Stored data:
START
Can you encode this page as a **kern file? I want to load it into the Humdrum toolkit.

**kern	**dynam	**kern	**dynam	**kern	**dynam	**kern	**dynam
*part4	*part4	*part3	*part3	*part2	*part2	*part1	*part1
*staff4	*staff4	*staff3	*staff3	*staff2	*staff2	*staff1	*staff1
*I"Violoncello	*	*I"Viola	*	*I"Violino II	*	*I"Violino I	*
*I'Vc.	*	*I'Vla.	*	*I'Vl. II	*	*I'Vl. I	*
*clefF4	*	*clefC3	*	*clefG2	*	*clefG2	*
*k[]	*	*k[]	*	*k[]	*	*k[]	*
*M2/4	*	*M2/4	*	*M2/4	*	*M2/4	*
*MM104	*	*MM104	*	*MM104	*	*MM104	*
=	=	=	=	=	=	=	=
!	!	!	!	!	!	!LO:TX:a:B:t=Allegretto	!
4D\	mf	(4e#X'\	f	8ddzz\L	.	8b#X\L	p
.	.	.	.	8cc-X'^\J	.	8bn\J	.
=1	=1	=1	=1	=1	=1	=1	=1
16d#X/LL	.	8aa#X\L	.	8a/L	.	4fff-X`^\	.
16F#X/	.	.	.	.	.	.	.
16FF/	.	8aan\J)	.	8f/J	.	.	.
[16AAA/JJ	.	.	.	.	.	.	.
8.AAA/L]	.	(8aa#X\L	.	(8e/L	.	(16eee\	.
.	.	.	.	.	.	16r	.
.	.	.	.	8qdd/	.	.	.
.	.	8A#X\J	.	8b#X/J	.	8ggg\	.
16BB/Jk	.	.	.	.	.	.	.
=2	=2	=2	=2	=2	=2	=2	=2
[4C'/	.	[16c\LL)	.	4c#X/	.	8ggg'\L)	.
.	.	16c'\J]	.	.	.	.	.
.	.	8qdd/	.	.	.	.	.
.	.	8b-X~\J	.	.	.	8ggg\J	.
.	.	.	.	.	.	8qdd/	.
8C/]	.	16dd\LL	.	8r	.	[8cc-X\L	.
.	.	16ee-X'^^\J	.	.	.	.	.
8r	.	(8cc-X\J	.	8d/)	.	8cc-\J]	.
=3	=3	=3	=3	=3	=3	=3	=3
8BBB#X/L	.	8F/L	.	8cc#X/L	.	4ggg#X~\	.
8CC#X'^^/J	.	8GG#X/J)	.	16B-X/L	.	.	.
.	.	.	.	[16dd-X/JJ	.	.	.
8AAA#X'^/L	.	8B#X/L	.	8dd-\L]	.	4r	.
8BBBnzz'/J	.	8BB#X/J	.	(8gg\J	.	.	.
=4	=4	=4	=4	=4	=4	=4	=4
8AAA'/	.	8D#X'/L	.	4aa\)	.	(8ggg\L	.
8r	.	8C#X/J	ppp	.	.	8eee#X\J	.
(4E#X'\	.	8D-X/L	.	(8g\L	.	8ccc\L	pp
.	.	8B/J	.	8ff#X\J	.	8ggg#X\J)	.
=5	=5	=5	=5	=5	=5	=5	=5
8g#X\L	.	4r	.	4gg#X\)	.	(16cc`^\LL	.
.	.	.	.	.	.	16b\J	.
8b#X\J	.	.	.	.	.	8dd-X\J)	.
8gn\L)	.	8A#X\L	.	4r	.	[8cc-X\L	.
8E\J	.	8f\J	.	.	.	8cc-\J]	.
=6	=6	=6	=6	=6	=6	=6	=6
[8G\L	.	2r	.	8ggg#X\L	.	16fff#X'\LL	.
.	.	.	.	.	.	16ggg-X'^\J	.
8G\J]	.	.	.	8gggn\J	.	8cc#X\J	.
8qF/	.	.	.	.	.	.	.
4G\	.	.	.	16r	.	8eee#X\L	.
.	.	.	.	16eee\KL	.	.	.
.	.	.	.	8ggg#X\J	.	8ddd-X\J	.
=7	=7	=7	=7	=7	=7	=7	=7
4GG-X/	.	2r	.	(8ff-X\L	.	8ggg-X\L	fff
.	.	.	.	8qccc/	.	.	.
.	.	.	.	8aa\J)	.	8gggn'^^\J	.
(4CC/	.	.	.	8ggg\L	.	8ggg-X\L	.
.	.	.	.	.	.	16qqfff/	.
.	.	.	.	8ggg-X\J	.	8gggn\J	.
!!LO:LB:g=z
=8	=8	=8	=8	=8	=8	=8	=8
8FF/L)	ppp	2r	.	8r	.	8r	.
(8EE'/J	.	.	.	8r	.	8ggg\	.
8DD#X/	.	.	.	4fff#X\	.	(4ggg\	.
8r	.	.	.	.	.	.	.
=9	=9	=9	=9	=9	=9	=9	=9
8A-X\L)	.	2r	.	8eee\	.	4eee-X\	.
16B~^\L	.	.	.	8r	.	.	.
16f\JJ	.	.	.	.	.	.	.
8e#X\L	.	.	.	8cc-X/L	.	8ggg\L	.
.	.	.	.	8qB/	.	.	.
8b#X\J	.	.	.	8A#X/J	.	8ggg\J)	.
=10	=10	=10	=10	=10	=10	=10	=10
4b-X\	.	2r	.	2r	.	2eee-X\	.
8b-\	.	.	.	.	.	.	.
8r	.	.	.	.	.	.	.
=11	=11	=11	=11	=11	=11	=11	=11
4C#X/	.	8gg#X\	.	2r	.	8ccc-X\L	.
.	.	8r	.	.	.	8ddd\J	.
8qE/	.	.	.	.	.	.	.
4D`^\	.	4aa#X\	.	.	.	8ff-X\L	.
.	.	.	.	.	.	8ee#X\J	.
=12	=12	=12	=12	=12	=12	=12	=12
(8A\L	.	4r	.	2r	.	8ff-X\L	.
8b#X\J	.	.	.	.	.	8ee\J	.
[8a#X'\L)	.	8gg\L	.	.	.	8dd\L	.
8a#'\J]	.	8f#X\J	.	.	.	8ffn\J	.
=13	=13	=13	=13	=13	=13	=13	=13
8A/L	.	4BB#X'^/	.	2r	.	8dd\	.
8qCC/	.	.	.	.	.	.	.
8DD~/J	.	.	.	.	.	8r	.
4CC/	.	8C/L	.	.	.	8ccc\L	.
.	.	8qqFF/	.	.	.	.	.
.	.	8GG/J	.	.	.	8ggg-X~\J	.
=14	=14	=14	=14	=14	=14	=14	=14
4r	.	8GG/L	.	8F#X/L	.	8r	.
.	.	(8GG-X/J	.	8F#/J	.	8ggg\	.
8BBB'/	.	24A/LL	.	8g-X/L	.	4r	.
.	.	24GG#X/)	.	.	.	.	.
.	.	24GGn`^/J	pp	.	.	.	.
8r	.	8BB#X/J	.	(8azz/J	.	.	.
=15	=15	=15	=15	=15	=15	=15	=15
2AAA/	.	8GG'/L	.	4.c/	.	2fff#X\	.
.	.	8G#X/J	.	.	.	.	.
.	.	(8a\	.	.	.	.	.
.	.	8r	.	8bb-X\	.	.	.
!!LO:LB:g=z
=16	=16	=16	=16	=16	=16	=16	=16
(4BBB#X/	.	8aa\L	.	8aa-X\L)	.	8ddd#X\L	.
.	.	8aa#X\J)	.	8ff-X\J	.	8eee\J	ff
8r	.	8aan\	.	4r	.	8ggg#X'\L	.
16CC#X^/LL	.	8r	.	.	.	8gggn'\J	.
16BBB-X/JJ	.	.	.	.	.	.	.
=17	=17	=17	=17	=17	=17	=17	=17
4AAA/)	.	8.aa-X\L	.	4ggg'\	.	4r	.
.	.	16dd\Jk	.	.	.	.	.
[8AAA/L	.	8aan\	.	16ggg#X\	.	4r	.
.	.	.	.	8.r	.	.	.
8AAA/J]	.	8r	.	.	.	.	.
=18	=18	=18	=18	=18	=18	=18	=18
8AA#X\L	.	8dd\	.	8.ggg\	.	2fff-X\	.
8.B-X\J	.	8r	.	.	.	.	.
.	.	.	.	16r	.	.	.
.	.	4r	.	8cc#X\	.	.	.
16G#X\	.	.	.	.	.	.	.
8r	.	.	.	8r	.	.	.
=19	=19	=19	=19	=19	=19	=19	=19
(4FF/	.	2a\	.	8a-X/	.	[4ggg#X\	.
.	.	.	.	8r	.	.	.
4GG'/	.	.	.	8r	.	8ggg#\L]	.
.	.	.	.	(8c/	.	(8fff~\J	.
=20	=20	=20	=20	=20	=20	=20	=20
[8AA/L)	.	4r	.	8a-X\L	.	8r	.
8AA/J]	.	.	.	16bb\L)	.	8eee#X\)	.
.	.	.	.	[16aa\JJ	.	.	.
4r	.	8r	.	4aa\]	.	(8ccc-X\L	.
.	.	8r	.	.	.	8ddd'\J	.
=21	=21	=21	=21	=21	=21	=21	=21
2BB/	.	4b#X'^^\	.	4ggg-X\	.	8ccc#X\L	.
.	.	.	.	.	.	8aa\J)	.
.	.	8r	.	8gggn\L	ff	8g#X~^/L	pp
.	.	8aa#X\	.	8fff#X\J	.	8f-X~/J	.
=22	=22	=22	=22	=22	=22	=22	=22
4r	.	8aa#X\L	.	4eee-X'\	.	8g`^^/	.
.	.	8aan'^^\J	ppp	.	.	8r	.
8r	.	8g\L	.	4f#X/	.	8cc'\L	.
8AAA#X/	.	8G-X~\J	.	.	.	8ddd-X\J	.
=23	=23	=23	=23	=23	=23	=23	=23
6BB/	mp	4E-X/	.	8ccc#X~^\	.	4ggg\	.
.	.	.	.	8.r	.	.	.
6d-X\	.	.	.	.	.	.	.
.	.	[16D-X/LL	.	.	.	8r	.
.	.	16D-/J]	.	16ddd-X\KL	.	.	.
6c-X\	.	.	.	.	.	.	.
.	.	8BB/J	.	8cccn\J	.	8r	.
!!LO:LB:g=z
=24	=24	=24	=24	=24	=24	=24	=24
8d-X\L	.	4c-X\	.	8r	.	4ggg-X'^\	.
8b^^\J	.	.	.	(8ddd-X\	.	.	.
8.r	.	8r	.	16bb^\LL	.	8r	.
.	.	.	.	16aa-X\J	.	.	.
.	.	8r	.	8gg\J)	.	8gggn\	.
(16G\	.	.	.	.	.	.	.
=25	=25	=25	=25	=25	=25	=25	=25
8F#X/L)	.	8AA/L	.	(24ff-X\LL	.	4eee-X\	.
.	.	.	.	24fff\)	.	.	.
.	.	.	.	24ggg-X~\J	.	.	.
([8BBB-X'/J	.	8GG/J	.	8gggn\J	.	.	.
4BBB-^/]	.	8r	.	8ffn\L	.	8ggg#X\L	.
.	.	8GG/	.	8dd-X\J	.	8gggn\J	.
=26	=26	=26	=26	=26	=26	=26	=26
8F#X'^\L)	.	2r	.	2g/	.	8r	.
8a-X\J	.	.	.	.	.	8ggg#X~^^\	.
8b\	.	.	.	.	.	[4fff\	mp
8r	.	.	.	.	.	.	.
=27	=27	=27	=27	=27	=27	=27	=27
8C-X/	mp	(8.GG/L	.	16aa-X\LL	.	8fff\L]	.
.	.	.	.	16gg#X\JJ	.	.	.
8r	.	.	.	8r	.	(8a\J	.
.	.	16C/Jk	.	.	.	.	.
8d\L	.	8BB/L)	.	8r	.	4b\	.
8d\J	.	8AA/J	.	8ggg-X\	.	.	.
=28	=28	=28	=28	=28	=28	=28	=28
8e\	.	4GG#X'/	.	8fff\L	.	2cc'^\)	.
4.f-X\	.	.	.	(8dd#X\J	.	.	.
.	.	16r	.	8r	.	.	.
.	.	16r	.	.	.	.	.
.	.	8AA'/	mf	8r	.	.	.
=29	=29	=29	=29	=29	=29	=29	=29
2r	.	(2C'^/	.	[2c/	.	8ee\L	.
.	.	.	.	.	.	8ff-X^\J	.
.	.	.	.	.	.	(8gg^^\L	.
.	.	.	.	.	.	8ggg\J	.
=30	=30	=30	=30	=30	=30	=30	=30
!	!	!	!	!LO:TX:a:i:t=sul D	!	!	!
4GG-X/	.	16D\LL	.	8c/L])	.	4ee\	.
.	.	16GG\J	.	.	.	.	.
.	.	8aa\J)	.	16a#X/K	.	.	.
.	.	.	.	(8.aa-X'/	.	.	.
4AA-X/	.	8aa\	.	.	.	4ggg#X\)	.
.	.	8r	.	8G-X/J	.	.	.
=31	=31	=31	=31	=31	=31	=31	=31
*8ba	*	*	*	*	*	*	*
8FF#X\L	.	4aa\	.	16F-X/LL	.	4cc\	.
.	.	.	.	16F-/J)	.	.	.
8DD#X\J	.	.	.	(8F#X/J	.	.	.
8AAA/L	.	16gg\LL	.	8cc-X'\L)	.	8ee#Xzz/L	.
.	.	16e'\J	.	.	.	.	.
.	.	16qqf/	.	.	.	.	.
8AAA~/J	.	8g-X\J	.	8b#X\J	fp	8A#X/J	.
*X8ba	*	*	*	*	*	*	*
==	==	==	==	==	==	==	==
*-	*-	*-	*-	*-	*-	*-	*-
END
Please list every line of the records above that contains the string "kern". Treat uppercase and lowercase as different.

Response below:
Can you encode this page as a **kern file? I want to load it into the Humdrum toolkit.
**kern	**dynam	**kern	**dynam	**kern	**dynam	**kern	**dynam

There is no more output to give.